What you are asked to do. The lines to return are the one containing "IC1: ATtiny841 -> ATtiny84" and all that follow it in the entries below, duplicated exactly and nothing else.

Input.
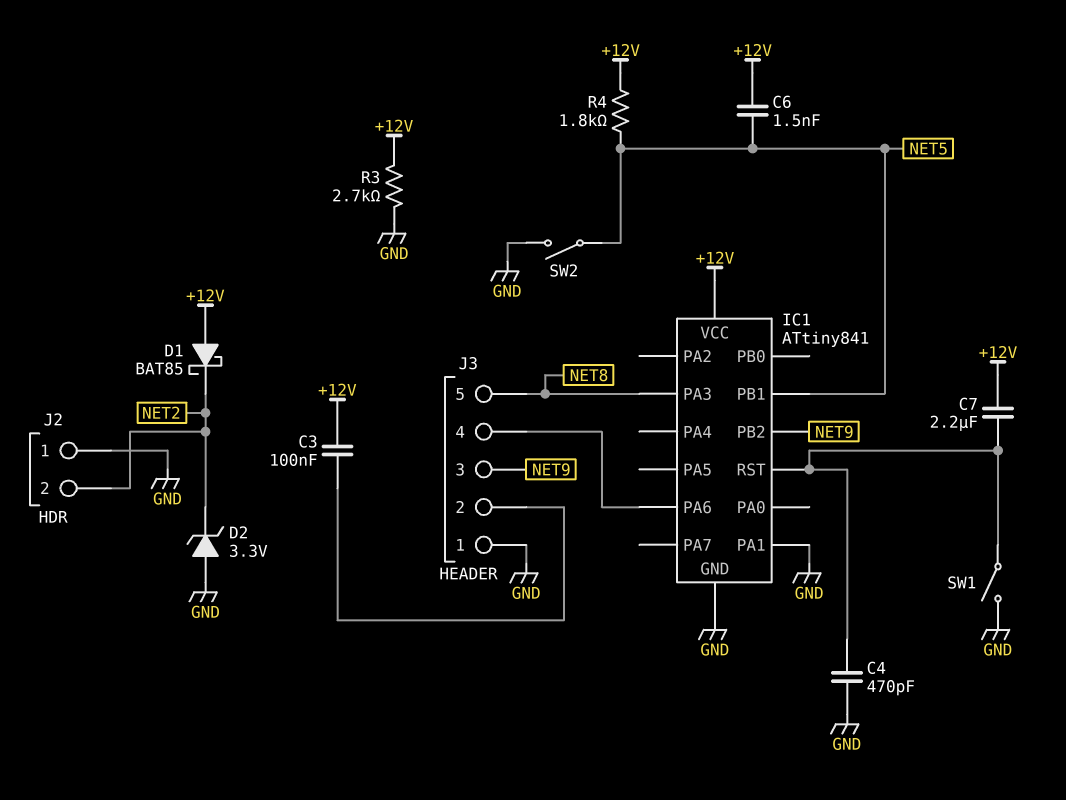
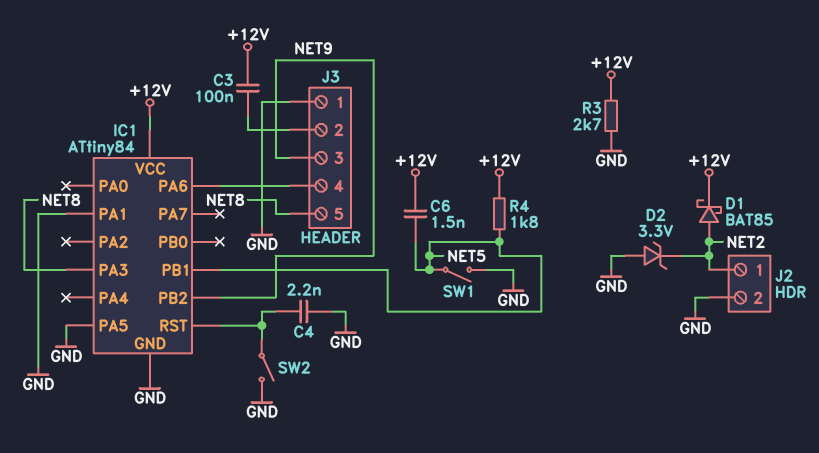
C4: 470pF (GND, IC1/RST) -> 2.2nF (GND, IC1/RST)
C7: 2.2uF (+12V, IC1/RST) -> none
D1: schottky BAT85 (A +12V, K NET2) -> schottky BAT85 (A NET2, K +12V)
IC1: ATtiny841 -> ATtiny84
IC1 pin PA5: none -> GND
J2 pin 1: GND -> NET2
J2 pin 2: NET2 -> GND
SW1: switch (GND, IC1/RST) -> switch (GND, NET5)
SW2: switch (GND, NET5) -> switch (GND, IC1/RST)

Expected answer.
IC1: ATtiny841 -> ATtiny84
IC1 pin PA5: none -> GND
J2 pin 1: GND -> NET2
J2 pin 2: NET2 -> GND
SW1: switch (GND, IC1/RST) -> switch (GND, NET5)
SW2: switch (GND, NET5) -> switch (GND, IC1/RST)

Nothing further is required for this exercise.